Requirement —
Output an exact reproduction of the data.

___

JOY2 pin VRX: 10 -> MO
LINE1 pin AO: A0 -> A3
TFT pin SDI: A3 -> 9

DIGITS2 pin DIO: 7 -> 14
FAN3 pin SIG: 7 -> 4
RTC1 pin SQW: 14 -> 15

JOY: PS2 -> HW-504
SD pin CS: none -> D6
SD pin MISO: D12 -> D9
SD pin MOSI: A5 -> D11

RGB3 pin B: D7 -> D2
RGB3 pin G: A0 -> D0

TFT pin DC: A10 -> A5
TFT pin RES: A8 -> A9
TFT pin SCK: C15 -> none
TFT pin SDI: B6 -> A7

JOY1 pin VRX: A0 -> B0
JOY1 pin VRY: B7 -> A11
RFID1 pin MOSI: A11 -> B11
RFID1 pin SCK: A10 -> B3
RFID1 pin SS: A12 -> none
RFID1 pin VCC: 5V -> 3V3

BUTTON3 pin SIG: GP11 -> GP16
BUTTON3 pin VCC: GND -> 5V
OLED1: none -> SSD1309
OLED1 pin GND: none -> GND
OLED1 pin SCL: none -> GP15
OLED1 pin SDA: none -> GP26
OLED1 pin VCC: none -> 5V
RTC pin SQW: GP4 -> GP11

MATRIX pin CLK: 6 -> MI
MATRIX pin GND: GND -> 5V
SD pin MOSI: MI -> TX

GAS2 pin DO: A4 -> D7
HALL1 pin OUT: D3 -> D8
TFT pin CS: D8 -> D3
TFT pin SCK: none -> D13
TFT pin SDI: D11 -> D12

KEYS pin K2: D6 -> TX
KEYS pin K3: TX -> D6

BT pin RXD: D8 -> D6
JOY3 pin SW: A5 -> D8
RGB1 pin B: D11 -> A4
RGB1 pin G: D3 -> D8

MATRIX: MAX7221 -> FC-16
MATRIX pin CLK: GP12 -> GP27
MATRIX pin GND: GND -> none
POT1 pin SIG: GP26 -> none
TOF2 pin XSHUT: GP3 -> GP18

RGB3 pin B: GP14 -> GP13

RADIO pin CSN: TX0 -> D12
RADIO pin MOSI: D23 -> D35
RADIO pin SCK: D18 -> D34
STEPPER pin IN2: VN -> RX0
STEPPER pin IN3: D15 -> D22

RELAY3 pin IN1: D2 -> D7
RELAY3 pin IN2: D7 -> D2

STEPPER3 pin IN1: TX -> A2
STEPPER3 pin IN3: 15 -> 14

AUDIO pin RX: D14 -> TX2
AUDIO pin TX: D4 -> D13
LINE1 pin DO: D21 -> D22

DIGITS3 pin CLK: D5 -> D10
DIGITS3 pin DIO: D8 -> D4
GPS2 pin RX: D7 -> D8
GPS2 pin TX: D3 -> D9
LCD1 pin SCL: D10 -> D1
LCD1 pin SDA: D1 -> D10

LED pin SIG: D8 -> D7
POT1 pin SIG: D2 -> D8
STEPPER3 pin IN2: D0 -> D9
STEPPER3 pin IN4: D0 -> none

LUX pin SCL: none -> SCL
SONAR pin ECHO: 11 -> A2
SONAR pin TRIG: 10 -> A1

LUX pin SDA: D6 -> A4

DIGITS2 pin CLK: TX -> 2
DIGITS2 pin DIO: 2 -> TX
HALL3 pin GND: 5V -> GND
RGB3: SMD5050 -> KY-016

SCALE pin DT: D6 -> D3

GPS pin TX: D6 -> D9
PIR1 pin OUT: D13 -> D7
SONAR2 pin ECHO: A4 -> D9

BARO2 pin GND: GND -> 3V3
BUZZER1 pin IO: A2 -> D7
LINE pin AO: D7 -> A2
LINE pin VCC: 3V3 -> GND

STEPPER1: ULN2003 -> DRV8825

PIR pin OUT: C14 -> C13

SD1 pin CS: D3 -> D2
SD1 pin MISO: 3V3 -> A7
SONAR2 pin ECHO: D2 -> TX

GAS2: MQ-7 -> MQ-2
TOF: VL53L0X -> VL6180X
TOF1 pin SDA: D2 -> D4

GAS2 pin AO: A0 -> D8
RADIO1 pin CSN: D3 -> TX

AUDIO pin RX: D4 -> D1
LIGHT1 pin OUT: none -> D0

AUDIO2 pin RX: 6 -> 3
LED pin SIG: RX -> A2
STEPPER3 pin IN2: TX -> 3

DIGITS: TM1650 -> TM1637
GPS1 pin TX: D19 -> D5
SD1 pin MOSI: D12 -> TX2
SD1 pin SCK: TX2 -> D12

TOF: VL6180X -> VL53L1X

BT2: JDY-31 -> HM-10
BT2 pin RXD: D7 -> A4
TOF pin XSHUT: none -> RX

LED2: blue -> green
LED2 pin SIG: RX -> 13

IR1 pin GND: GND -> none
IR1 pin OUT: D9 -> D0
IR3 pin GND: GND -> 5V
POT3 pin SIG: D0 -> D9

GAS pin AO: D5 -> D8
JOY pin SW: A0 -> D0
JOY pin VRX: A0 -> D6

___

Reply to the exercise —
JOY2 pin VRX: 10 -> MO
LINE1 pin AO: A0 -> A3
TFT pin SDI: A3 -> 9

DIGITS2 pin DIO: 7 -> 14
FAN3 pin SIG: 7 -> 4
RTC1 pin SQW: 14 -> 15

JOY: PS2 -> HW-504
SD pin CS: none -> D6
SD pin MISO: D12 -> D9
SD pin MOSI: A5 -> D11

RGB3 pin B: D7 -> D2
RGB3 pin G: A0 -> D0

TFT pin DC: A10 -> A5
TFT pin RES: A8 -> A9
TFT pin SCK: C15 -> none
TFT pin SDI: B6 -> A7

JOY1 pin VRX: A0 -> B0
JOY1 pin VRY: B7 -> A11
RFID1 pin MOSI: A11 -> B11
RFID1 pin SCK: A10 -> B3
RFID1 pin SS: A12 -> none
RFID1 pin VCC: 5V -> 3V3

BUTTON3 pin SIG: GP11 -> GP16
BUTTON3 pin VCC: GND -> 5V
OLED1: none -> SSD1309
OLED1 pin GND: none -> GND
OLED1 pin SCL: none -> GP15
OLED1 pin SDA: none -> GP26
OLED1 pin VCC: none -> 5V
RTC pin SQW: GP4 -> GP11

MATRIX pin CLK: 6 -> MI
MATRIX pin GND: GND -> 5V
SD pin MOSI: MI -> TX

GAS2 pin DO: A4 -> D7
HALL1 pin OUT: D3 -> D8
TFT pin CS: D8 -> D3
TFT pin SCK: none -> D13
TFT pin SDI: D11 -> D12

KEYS pin K2: D6 -> TX
KEYS pin K3: TX -> D6

BT pin RXD: D8 -> D6
JOY3 pin SW: A5 -> D8
RGB1 pin B: D11 -> A4
RGB1 pin G: D3 -> D8

MATRIX: MAX7221 -> FC-16
MATRIX pin CLK: GP12 -> GP27
MATRIX pin GND: GND -> none
POT1 pin SIG: GP26 -> none
TOF2 pin XSHUT: GP3 -> GP18

RGB3 pin B: GP14 -> GP13

RADIO pin CSN: TX0 -> D12
RADIO pin MOSI: D23 -> D35
RADIO pin SCK: D18 -> D34
STEPPER pin IN2: VN -> RX0
STEPPER pin IN3: D15 -> D22

RELAY3 pin IN1: D2 -> D7
RELAY3 pin IN2: D7 -> D2

STEPPER3 pin IN1: TX -> A2
STEPPER3 pin IN3: 15 -> 14

AUDIO pin RX: D14 -> TX2
AUDIO pin TX: D4 -> D13
LINE1 pin DO: D21 -> D22

DIGITS3 pin CLK: D5 -> D10
DIGITS3 pin DIO: D8 -> D4
GPS2 pin RX: D7 -> D8
GPS2 pin TX: D3 -> D9
LCD1 pin SCL: D10 -> D1
LCD1 pin SDA: D1 -> D10

LED pin SIG: D8 -> D7
POT1 pin SIG: D2 -> D8
STEPPER3 pin IN2: D0 -> D9
STEPPER3 pin IN4: D0 -> none

LUX pin SCL: none -> SCL
SONAR pin ECHO: 11 -> A2
SONAR pin TRIG: 10 -> A1

LUX pin SDA: D6 -> A4

DIGITS2 pin CLK: TX -> 2
DIGITS2 pin DIO: 2 -> TX
HALL3 pin GND: 5V -> GND
RGB3: SMD5050 -> KY-016

SCALE pin DT: D6 -> D3

GPS pin TX: D6 -> D9
PIR1 pin OUT: D13 -> D7
SONAR2 pin ECHO: A4 -> D9

BARO2 pin GND: GND -> 3V3
BUZZER1 pin IO: A2 -> D7
LINE pin AO: D7 -> A2
LINE pin VCC: 3V3 -> GND

STEPPER1: ULN2003 -> DRV8825

PIR pin OUT: C14 -> C13

SD1 pin CS: D3 -> D2
SD1 pin MISO: 3V3 -> A7
SONAR2 pin ECHO: D2 -> TX

GAS2: MQ-7 -> MQ-2
TOF: VL53L0X -> VL6180X
TOF1 pin SDA: D2 -> D4

GAS2 pin AO: A0 -> D8
RADIO1 pin CSN: D3 -> TX

AUDIO pin RX: D4 -> D1
LIGHT1 pin OUT: none -> D0

AUDIO2 pin RX: 6 -> 3
LED pin SIG: RX -> A2
STEPPER3 pin IN2: TX -> 3

DIGITS: TM1650 -> TM1637
GPS1 pin TX: D19 -> D5
SD1 pin MOSI: D12 -> TX2
SD1 pin SCK: TX2 -> D12

TOF: VL6180X -> VL53L1X

BT2: JDY-31 -> HM-10
BT2 pin RXD: D7 -> A4
TOF pin XSHUT: none -> RX

LED2: blue -> green
LED2 pin SIG: RX -> 13

IR1 pin GND: GND -> none
IR1 pin OUT: D9 -> D0
IR3 pin GND: GND -> 5V
POT3 pin SIG: D0 -> D9

GAS pin AO: D5 -> D8
JOY pin SW: A0 -> D0
JOY pin VRX: A0 -> D6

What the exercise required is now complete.